- _Work to be completed_: Collect all lines from the listing that include the string "grey".

- _Raw data_:

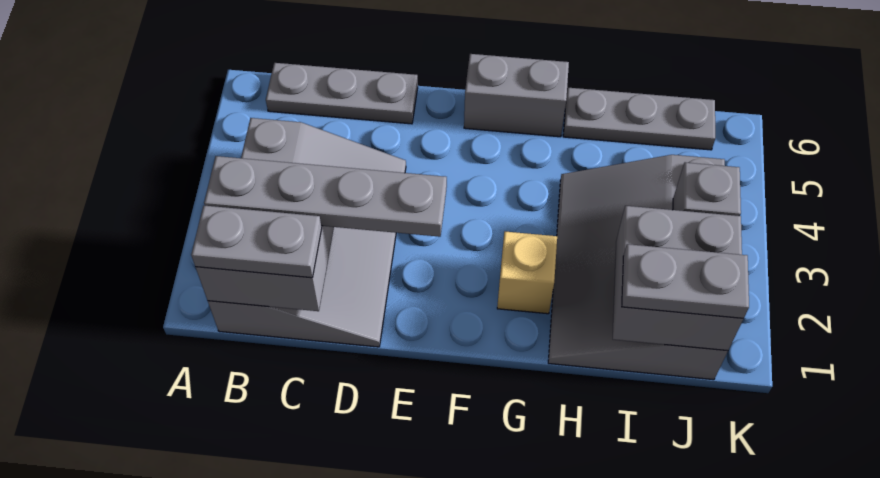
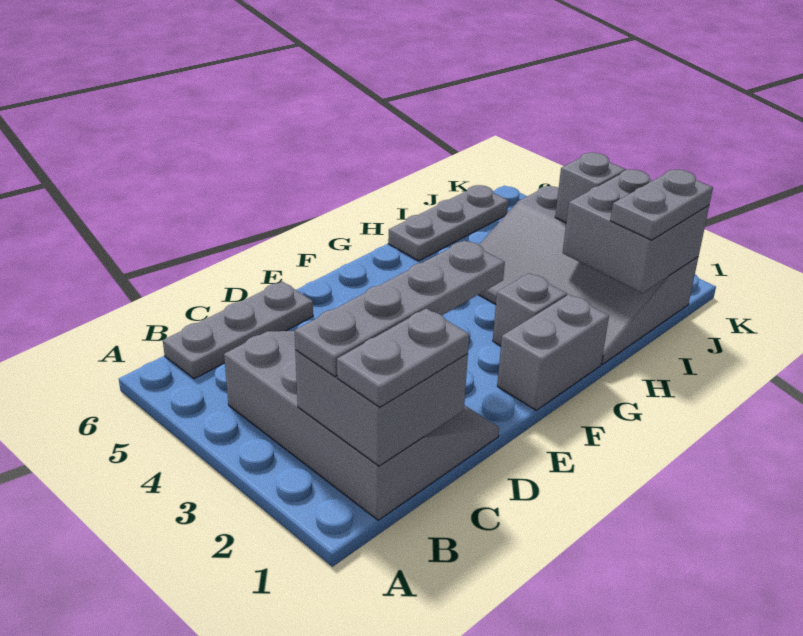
grey brick F6:G6 level 1 -> grey brick F1:G1 level 1
tan brick G2 level 1 -> grey brick G2 level 1

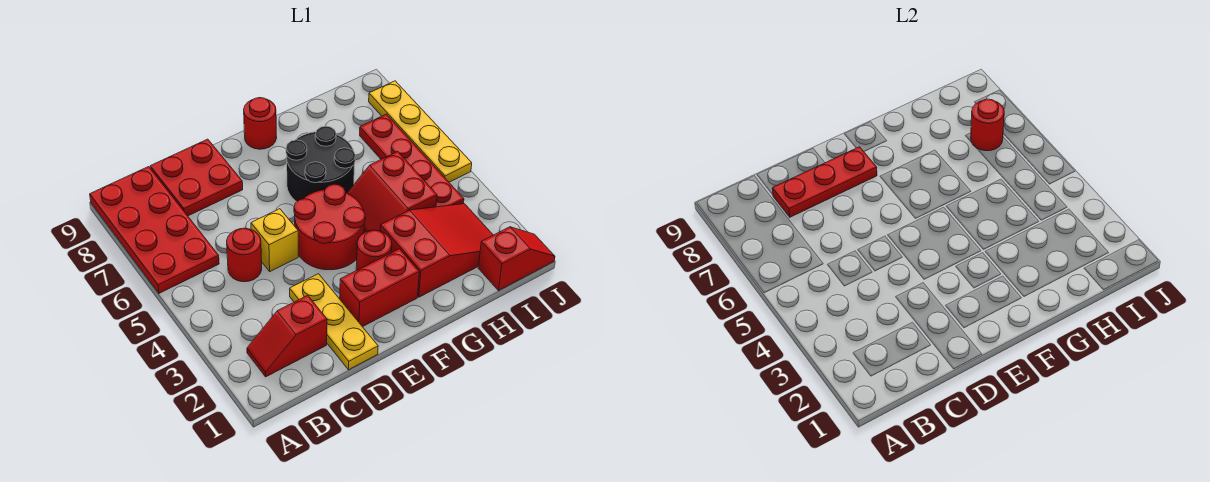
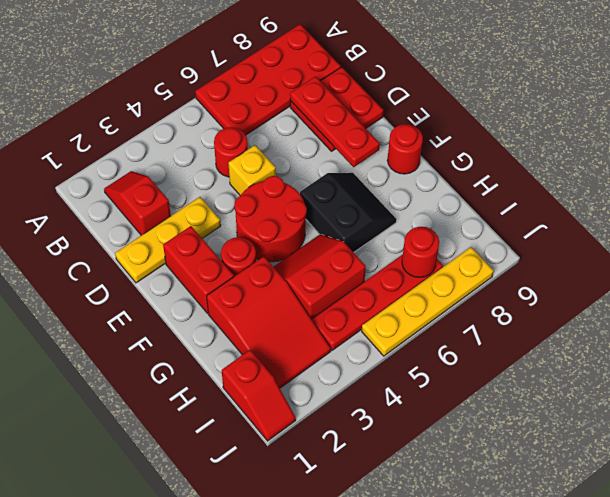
black round brick F6:G7 level 1 -> black slope F6:G7 level 1 top 6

- _Response area_:
grey brick F6:G6 level 1 -> grey brick F1:G1 level 1
tan brick G2 level 1 -> grey brick G2 level 1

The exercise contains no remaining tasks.